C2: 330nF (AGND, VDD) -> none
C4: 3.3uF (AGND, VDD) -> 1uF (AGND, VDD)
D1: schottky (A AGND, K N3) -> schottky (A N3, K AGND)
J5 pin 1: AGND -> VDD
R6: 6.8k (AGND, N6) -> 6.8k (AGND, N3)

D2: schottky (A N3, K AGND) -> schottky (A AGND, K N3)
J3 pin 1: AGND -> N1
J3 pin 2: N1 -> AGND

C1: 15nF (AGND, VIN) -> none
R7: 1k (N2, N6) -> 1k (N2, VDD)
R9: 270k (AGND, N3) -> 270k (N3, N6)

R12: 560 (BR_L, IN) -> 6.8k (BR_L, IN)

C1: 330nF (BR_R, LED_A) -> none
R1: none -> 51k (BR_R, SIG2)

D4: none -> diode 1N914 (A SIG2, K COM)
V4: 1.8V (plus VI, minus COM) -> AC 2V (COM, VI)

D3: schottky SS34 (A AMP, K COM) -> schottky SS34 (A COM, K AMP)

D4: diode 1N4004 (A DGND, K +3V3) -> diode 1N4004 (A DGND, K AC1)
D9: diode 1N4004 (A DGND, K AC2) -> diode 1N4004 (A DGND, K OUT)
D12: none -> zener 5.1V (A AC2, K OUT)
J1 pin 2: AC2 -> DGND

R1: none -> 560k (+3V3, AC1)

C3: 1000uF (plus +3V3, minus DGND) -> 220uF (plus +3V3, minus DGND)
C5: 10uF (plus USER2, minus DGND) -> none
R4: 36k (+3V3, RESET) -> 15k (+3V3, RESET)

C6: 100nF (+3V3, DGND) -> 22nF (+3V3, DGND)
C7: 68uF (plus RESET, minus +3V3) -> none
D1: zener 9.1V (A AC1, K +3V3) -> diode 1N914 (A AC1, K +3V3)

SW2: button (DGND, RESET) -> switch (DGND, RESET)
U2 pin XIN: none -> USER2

******************************

#### WHAT IS EXPECTED
For every record above, print an exact copy.

#### EXERCISE RESPONSE
C2: 330nF (AGND, VDD) -> none
C4: 3.3uF (AGND, VDD) -> 1uF (AGND, VDD)
D1: schottky (A AGND, K N3) -> schottky (A N3, K AGND)
J5 pin 1: AGND -> VDD
R6: 6.8k (AGND, N6) -> 6.8k (AGND, N3)

D2: schottky (A N3, K AGND) -> schottky (A AGND, K N3)
J3 pin 1: AGND -> N1
J3 pin 2: N1 -> AGND

C1: 15nF (AGND, VIN) -> none
R7: 1k (N2, N6) -> 1k (N2, VDD)
R9: 270k (AGND, N3) -> 270k (N3, N6)

R12: 560 (BR_L, IN) -> 6.8k (BR_L, IN)

C1: 330nF (BR_R, LED_A) -> none
R1: none -> 51k (BR_R, SIG2)

D4: none -> diode 1N914 (A SIG2, K COM)
V4: 1.8V (plus VI, minus COM) -> AC 2V (COM, VI)

D3: schottky SS34 (A AMP, K COM) -> schottky SS34 (A COM, K AMP)

D4: diode 1N4004 (A DGND, K +3V3) -> diode 1N4004 (A DGND, K AC1)
D9: diode 1N4004 (A DGND, K AC2) -> diode 1N4004 (A DGND, K OUT)
D12: none -> zener 5.1V (A AC2, K OUT)
J1 pin 2: AC2 -> DGND

R1: none -> 560k (+3V3, AC1)

C3: 1000uF (plus +3V3, minus DGND) -> 220uF (plus +3V3, minus DGND)
C5: 10uF (plus USER2, minus DGND) -> none
R4: 36k (+3V3, RESET) -> 15k (+3V3, RESET)

C6: 100nF (+3V3, DGND) -> 22nF (+3V3, DGND)
C7: 68uF (plus RESET, minus +3V3) -> none
D1: zener 9.1V (A AC1, K +3V3) -> diode 1N914 (A AC1, K +3V3)

SW2: button (DGND, RESET) -> switch (DGND, RESET)
U2 pin XIN: none -> USER2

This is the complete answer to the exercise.